> Task input
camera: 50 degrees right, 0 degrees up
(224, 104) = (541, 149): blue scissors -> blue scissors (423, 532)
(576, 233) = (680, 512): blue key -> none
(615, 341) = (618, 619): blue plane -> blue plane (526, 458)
--
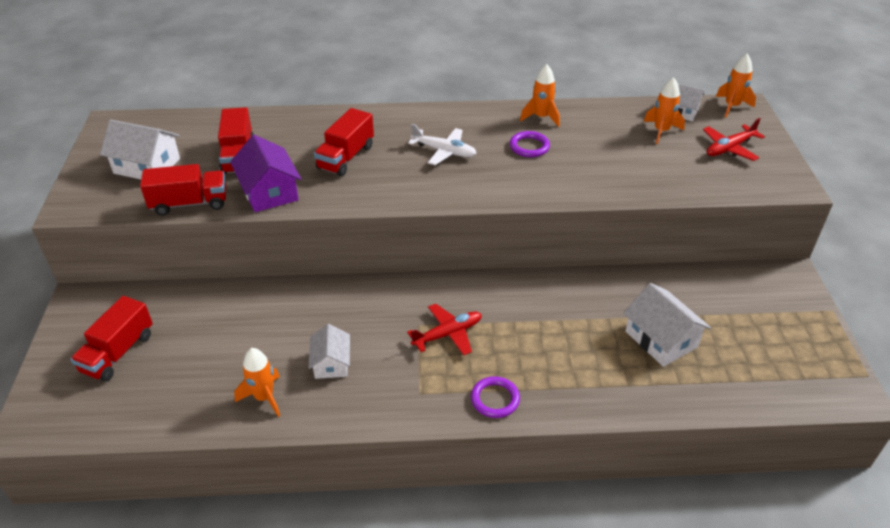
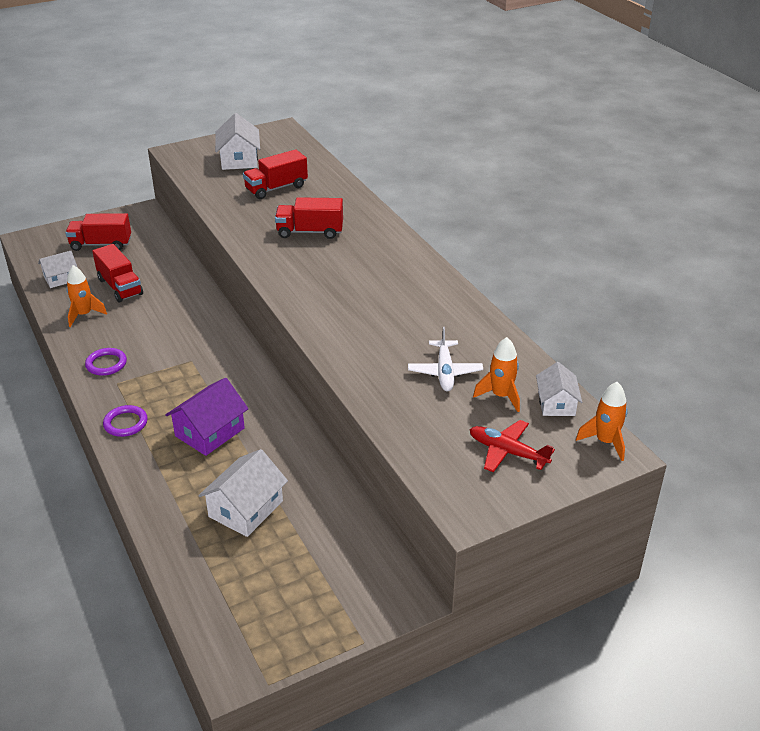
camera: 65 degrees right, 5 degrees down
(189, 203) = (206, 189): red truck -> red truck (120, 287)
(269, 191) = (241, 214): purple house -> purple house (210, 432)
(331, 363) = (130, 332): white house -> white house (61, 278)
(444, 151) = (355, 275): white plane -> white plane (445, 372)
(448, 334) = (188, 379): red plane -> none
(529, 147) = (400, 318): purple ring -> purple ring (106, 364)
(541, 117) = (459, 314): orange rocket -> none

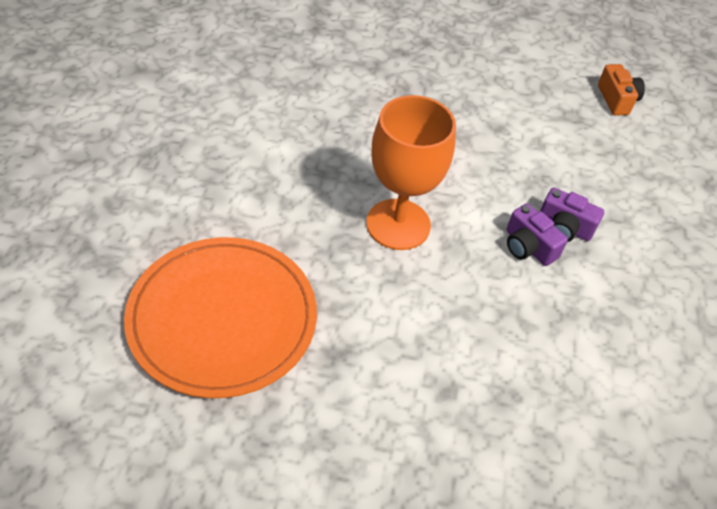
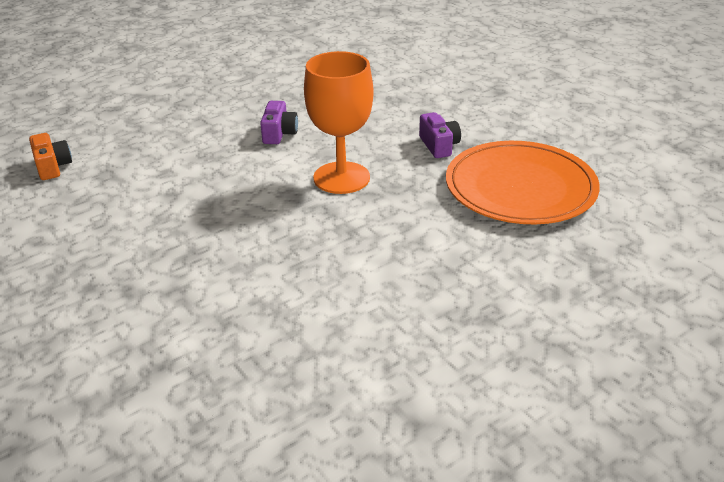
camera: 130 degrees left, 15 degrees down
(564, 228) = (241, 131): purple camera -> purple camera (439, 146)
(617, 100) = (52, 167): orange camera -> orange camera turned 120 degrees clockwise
...
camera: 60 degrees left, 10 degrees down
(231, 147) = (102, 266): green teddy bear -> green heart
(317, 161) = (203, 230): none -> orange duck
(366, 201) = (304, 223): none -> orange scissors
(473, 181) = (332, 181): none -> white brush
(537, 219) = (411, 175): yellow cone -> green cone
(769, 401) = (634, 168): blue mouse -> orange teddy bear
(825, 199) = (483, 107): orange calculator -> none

> Exercise directions
Show every line of the listing that includes the word "blue".

> Solution
(224, 104) = (541, 149): blue scissors -> blue scissors (423, 532)
(576, 233) = (680, 512): blue key -> none
(615, 341) = (618, 619): blue plane -> blue plane (526, 458)
(769, 401) = (634, 168): blue mouse -> orange teddy bear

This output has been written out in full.